Scene question records:

▬▬▬▬▬▬

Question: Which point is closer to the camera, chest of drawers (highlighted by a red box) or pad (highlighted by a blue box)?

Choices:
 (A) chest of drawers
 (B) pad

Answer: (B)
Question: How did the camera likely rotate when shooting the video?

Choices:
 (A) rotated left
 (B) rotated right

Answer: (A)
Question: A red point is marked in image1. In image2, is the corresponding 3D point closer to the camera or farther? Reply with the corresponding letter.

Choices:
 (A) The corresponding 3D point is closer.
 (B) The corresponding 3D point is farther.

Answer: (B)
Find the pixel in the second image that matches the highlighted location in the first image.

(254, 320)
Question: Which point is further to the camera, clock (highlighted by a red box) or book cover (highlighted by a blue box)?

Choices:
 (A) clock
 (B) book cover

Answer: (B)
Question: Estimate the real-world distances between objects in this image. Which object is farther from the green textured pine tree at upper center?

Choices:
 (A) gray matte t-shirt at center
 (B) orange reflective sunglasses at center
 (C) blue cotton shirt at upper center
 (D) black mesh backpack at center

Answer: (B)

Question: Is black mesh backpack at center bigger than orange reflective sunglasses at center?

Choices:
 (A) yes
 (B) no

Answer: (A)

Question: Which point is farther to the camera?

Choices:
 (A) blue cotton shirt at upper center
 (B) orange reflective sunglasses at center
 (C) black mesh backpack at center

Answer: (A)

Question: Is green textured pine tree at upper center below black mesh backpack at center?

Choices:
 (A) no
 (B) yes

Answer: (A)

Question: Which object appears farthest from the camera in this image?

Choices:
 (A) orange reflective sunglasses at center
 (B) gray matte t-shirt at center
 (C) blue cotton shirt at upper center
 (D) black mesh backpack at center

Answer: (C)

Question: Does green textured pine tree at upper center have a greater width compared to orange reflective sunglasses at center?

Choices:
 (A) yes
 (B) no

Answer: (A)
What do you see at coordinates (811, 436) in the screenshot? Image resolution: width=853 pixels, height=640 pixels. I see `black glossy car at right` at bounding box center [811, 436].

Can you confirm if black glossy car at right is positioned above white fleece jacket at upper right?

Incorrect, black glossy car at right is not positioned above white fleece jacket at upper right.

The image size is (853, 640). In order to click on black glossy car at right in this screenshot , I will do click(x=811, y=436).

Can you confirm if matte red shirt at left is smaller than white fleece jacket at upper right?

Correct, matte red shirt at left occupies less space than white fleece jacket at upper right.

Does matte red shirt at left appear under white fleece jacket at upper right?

▬▬▬▬▬▬

Task details. Copy all of the records above word for word, leaving nothing out.

Result.
Question: Which point is closer to the camera, chest of drawers (highlighted by a red box) or pad (highlighted by a blue box)?

Choices:
 (A) chest of drawers
 (B) pad

Answer: (B)
Question: How did the camera likely rotate when shooting the video?

Choices:
 (A) rotated left
 (B) rotated right

Answer: (A)
Question: A red point is marked in image1. In image2, is the corresponding 3D point closer to the camera or farther? Reply with the corresponding letter.

Choices:
 (A) The corresponding 3D point is closer.
 (B) The corresponding 3D point is farther.

Answer: (B)
Find the pixel in the second image that matches the highlighted location in the first image.

(254, 320)
Question: Which point is further to the camera, clock (highlighted by a red box) or book cover (highlighted by a blue box)?

Choices:
 (A) clock
 (B) book cover

Answer: (B)
Question: Estimate the real-world distances between objects in this image. Which object is farther from the green textured pine tree at upper center?

Choices:
 (A) gray matte t-shirt at center
 (B) orange reflective sunglasses at center
 (C) blue cotton shirt at upper center
 (D) black mesh backpack at center

Answer: (B)

Question: Is black mesh backpack at center bigger than orange reflective sunglasses at center?

Choices:
 (A) yes
 (B) no

Answer: (A)

Question: Which point is farther to the camera?

Choices:
 (A) blue cotton shirt at upper center
 (B) orange reflective sunglasses at center
 (C) black mesh backpack at center

Answer: (A)

Question: Is green textured pine tree at upper center below black mesh backpack at center?

Choices:
 (A) no
 (B) yes

Answer: (A)

Question: Which object appears farthest from the camera in this image?

Choices:
 (A) orange reflective sunglasses at center
 (B) gray matte t-shirt at center
 (C) blue cotton shirt at upper center
 (D) black mesh backpack at center

Answer: (C)

Question: Does green textured pine tree at upper center have a greater width compared to orange reflective sunglasses at center?

Choices:
 (A) yes
 (B) no

Answer: (A)
What do you see at coordinates (811, 436) in the screenshot? Image resolution: width=853 pixels, height=640 pixels. I see `black glossy car at right` at bounding box center [811, 436].

Can you confirm if black glossy car at right is positioned above white fleece jacket at upper right?

Incorrect, black glossy car at right is not positioned above white fleece jacket at upper right.

The image size is (853, 640). In order to click on black glossy car at right in this screenshot , I will do click(x=811, y=436).

Can you confirm if matte red shirt at left is smaller than white fleece jacket at upper right?

Correct, matte red shirt at left occupies less space than white fleece jacket at upper right.

Does matte red shirt at left appear under white fleece jacket at upper right?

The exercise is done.